───── AVAILABLE RECORDS

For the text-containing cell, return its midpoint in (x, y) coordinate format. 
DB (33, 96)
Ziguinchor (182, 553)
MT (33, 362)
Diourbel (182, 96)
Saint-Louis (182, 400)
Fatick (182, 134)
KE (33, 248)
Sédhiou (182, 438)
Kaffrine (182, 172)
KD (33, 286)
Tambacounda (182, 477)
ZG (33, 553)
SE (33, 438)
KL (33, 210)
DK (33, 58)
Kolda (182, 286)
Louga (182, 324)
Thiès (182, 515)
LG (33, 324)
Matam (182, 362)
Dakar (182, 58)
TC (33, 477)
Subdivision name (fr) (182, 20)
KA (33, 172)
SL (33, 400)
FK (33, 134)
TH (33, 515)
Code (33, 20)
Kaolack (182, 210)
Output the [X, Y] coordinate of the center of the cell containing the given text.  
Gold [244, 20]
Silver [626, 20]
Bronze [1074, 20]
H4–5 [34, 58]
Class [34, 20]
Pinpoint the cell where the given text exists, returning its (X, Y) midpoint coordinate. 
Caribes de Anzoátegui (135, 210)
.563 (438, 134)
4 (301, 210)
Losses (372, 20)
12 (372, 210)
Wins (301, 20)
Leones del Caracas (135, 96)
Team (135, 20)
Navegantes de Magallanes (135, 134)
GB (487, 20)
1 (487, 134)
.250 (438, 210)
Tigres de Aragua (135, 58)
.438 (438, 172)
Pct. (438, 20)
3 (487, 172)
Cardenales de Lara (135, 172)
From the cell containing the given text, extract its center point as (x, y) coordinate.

──────────

EXERCISE TASK: Update the material by replacing every "midpoint" with "center point". Leave all other text unchanged.

COMPLETE OUTPUT:
For the text-containing cell, return its center point in (x, y) coordinate format. 
DB (33, 96)
Ziguinchor (182, 553)
MT (33, 362)
Diourbel (182, 96)
Saint-Louis (182, 400)
Fatick (182, 134)
KE (33, 248)
Sédhiou (182, 438)
Kaffrine (182, 172)
KD (33, 286)
Tambacounda (182, 477)
ZG (33, 553)
SE (33, 438)
KL (33, 210)
DK (33, 58)
Kolda (182, 286)
Louga (182, 324)
Thiès (182, 515)
LG (33, 324)
Matam (182, 362)
Dakar (182, 58)
TC (33, 477)
Subdivision name (fr) (182, 20)
KA (33, 172)
SL (33, 400)
FK (33, 134)
TH (33, 515)
Code (33, 20)
Kaolack (182, 210)
Output the [X, Y] coordinate of the center of the cell containing the given text.  
Gold [244, 20]
Silver [626, 20]
Bronze [1074, 20]
H4–5 [34, 58]
Class [34, 20]
Pinpoint the cell where the given text exists, returning its (X, Y) center point coordinate. 
Caribes de Anzoátegui (135, 210)
.563 (438, 134)
4 (301, 210)
Losses (372, 20)
12 (372, 210)
Wins (301, 20)
Leones del Caracas (135, 96)
Team (135, 20)
Navegantes de Magallanes (135, 134)
GB (487, 20)
1 (487, 134)
.250 (438, 210)
Tigres de Aragua (135, 58)
.438 (438, 172)
Pct. (438, 20)
3 (487, 172)
Cardenales de Lara (135, 172)
From the cell containing the given text, extract its center point as (x, y) coordinate.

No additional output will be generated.